> _What you will do_
Below are some records. Repeat exactly the lines from the one containing "brown camera: 2 -> 3" through the final line.

(Object state comparisons)
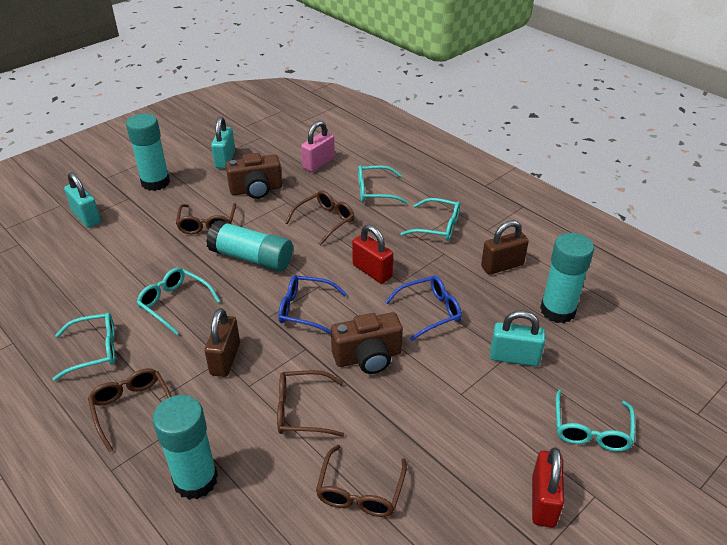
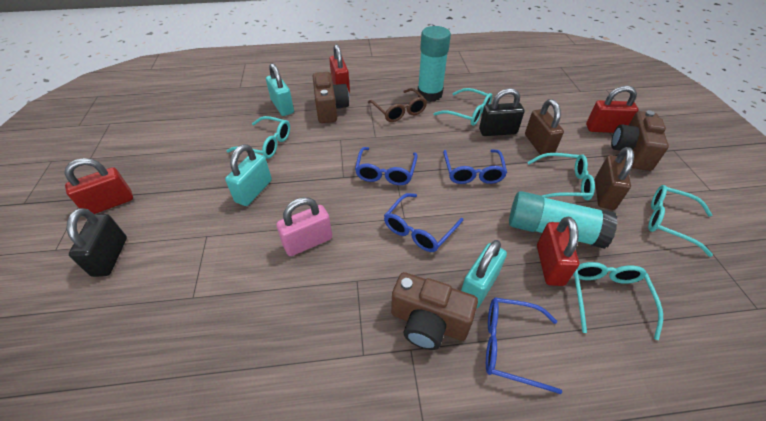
black padlock: 0 -> 2
blue glasses: 2 -> 4
brown camera: 2 -> 3
brown glasses: 5 -> 1
red padlock: 2 -> 4
turquoise glue stick: 4 -> 2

> _Exercise response_
brown camera: 2 -> 3
brown glasses: 5 -> 1
red padlock: 2 -> 4
turquoise glue stick: 4 -> 2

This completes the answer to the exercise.